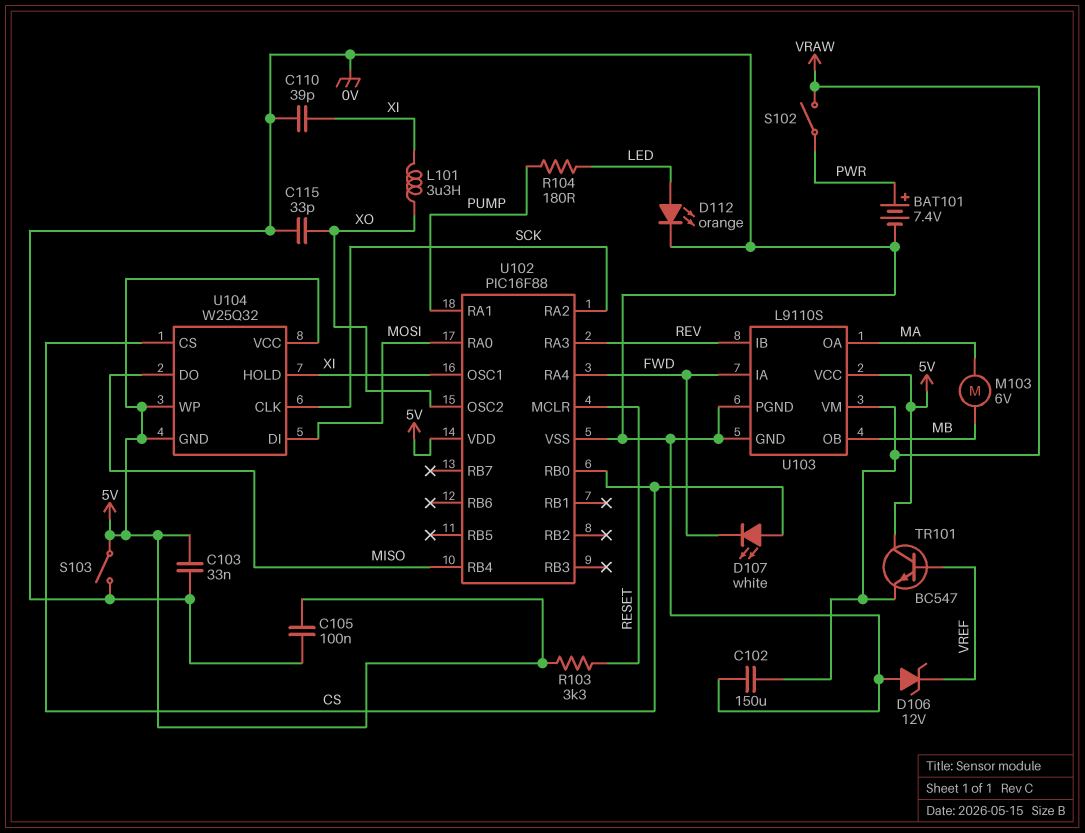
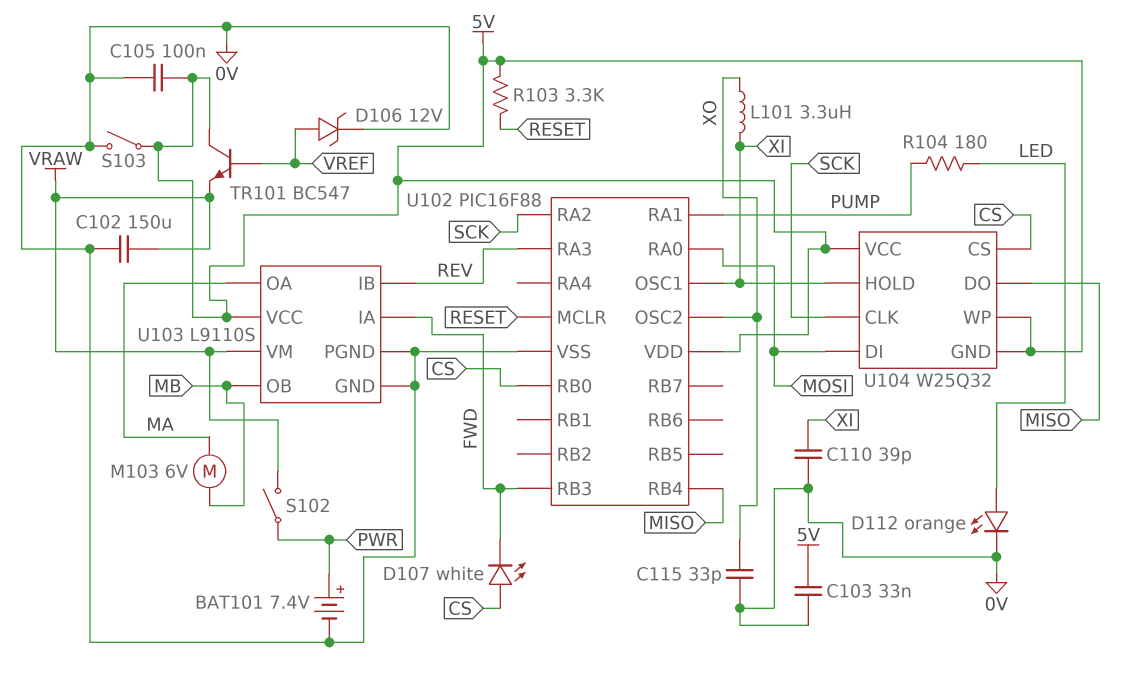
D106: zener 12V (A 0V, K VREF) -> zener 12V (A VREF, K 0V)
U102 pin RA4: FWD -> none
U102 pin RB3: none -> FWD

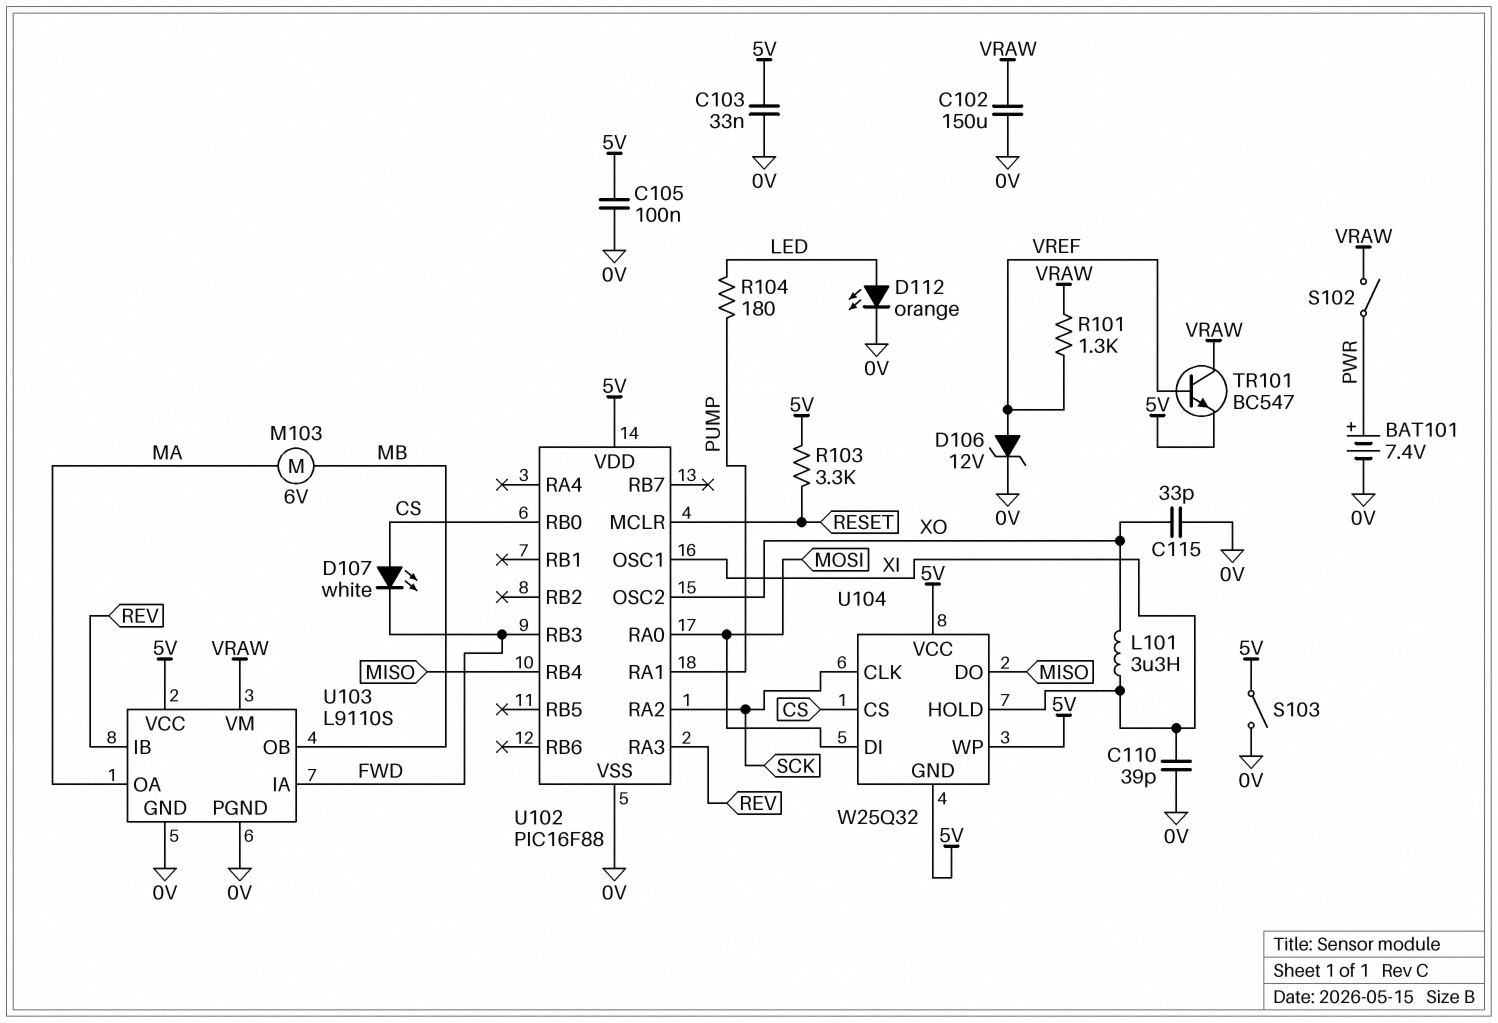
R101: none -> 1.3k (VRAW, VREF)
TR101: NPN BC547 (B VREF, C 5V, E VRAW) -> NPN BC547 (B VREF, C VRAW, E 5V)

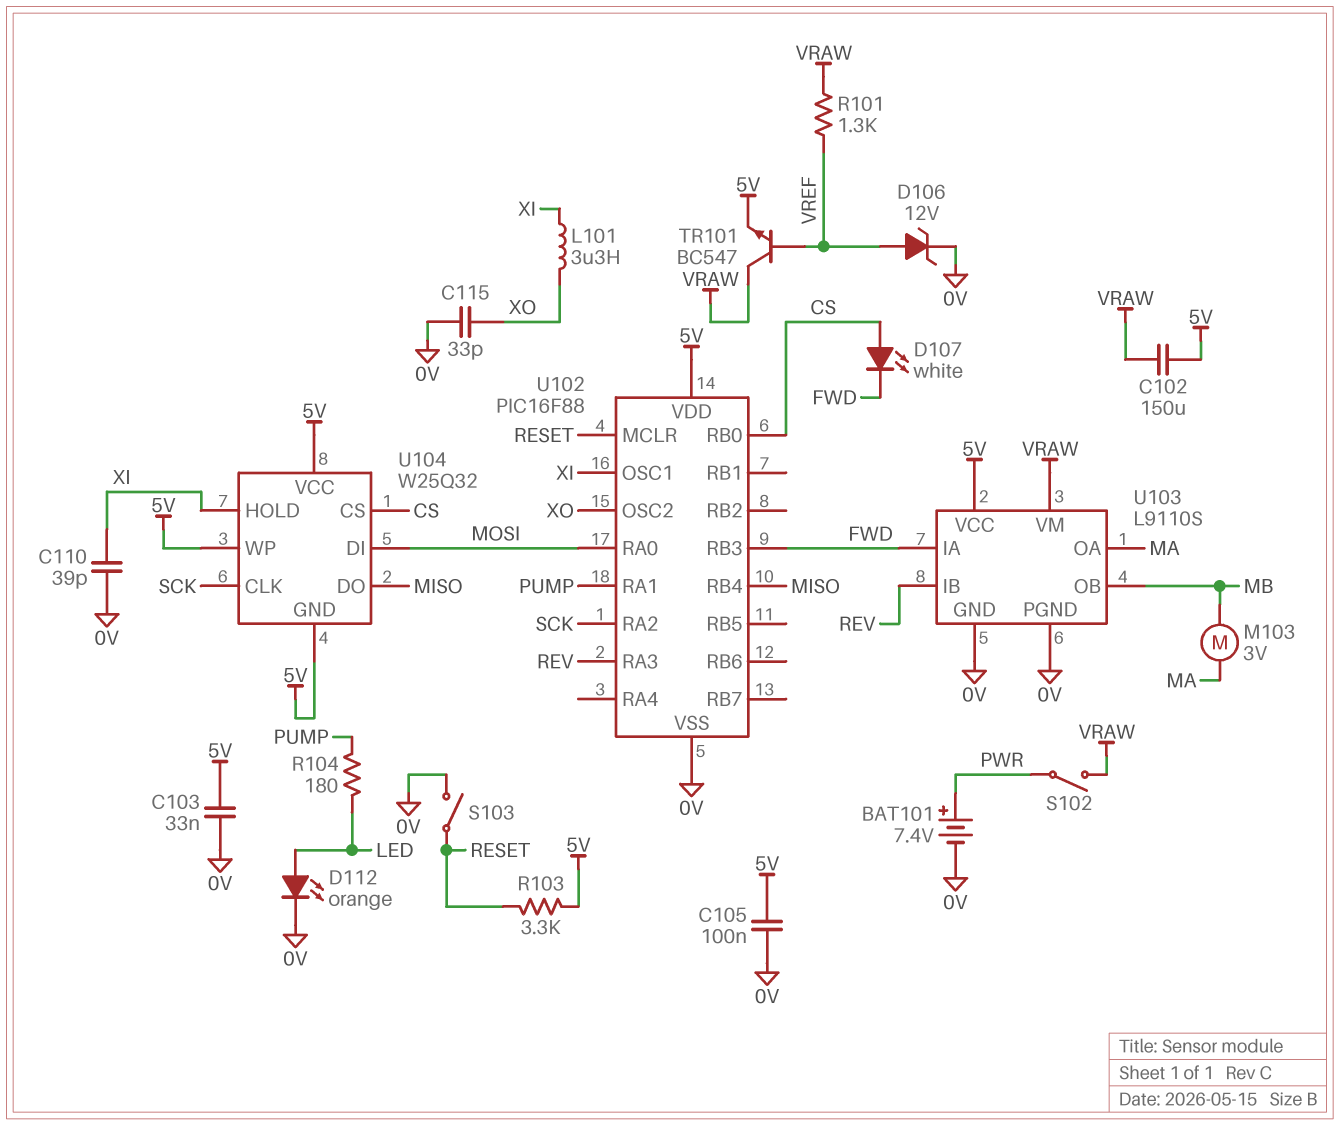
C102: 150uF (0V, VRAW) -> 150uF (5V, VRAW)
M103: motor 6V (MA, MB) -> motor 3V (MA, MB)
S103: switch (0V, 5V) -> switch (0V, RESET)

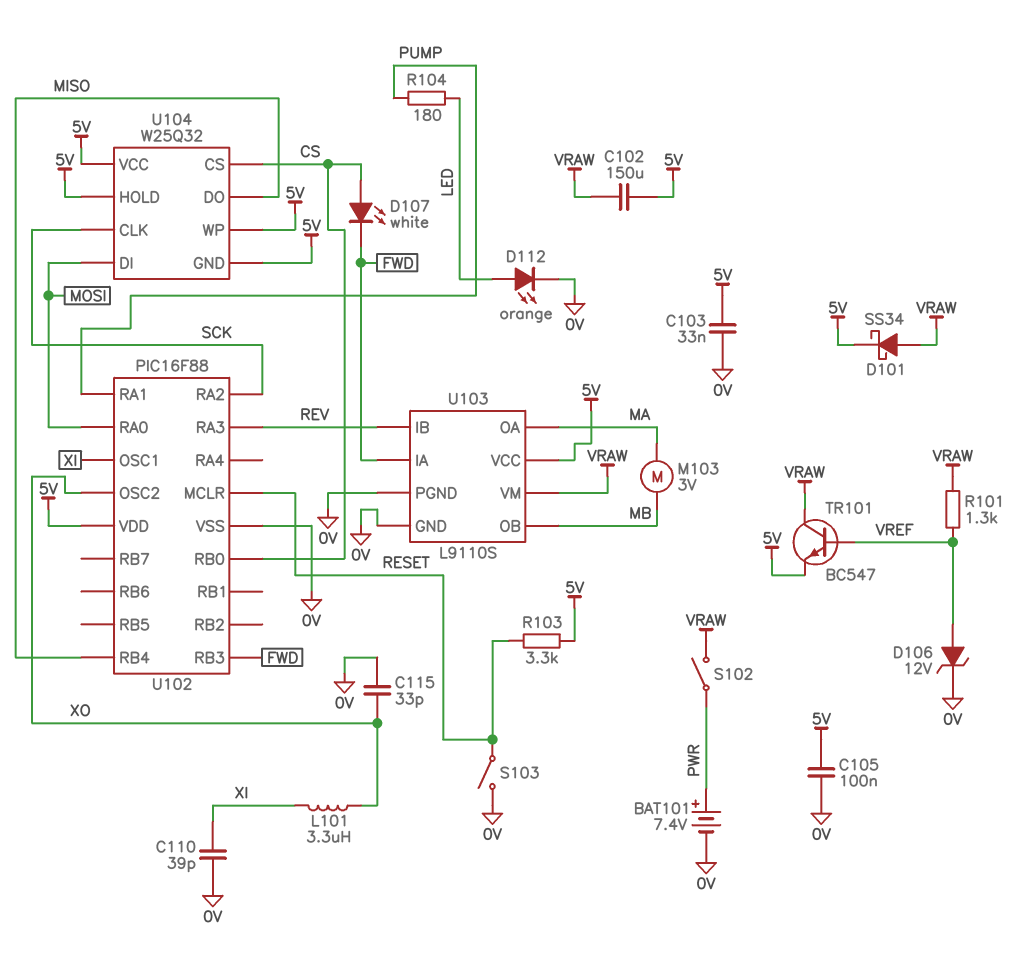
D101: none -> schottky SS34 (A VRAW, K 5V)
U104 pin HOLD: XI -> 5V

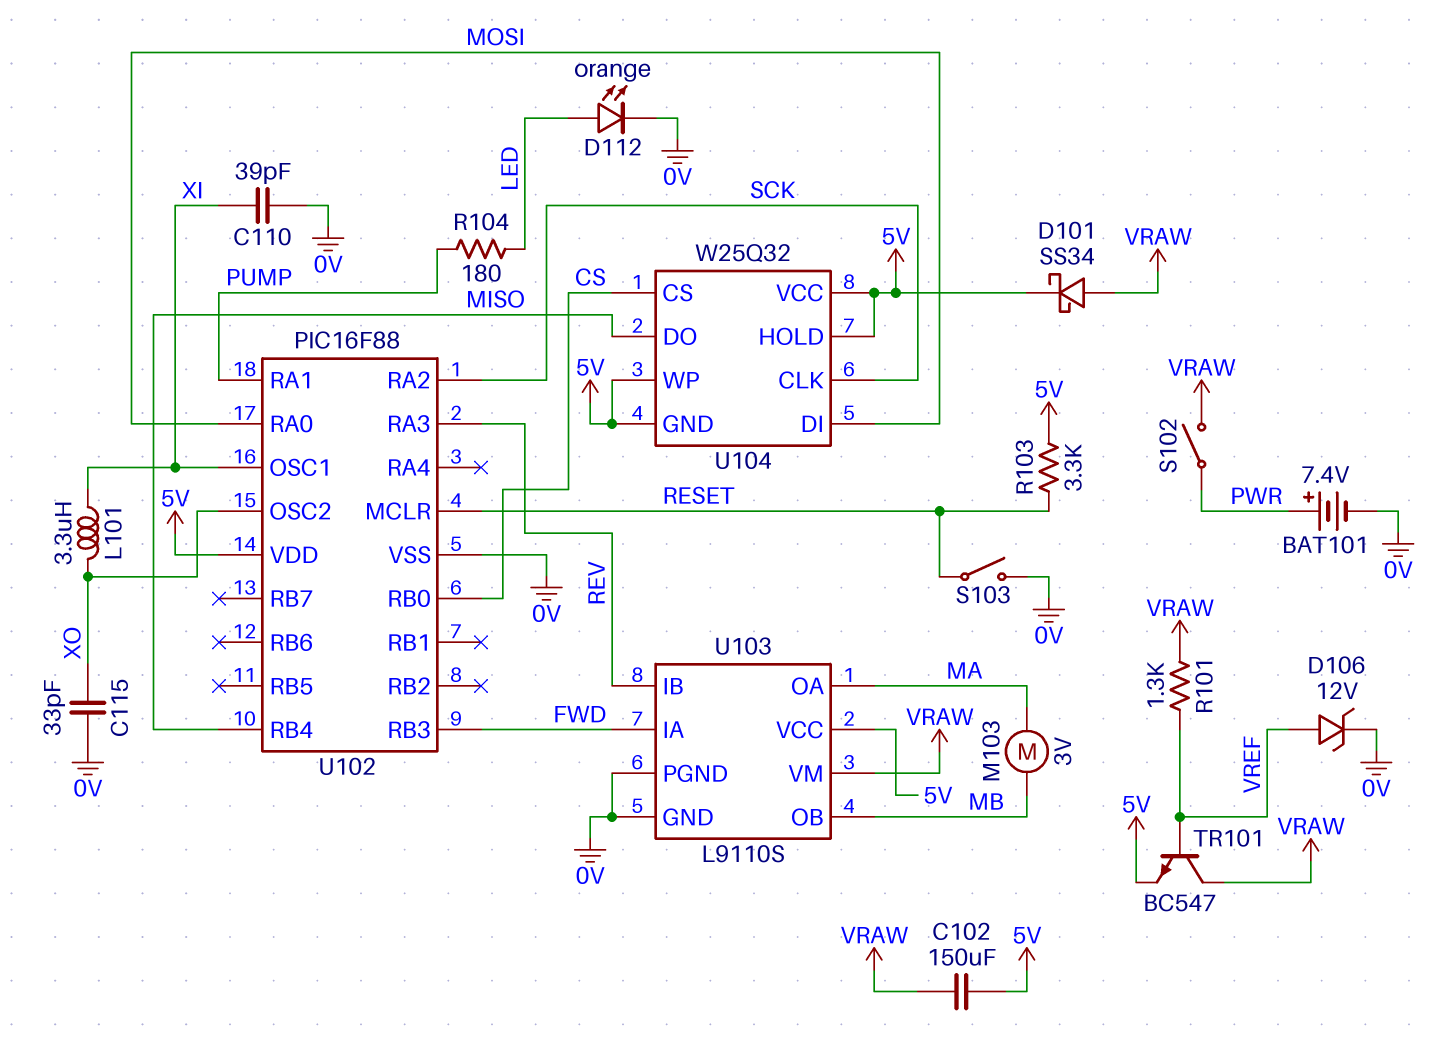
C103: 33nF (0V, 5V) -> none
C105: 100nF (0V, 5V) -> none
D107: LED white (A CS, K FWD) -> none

▸ **Exercise objective**: Nothing but the lines from the one containing "C103: 33nF (0V, 5V) -> none" through the last line of the listing should be output, each exactly as written.

▸ **Result**:
C103: 33nF (0V, 5V) -> none
C105: 100nF (0V, 5V) -> none
D107: LED white (A CS, K FWD) -> none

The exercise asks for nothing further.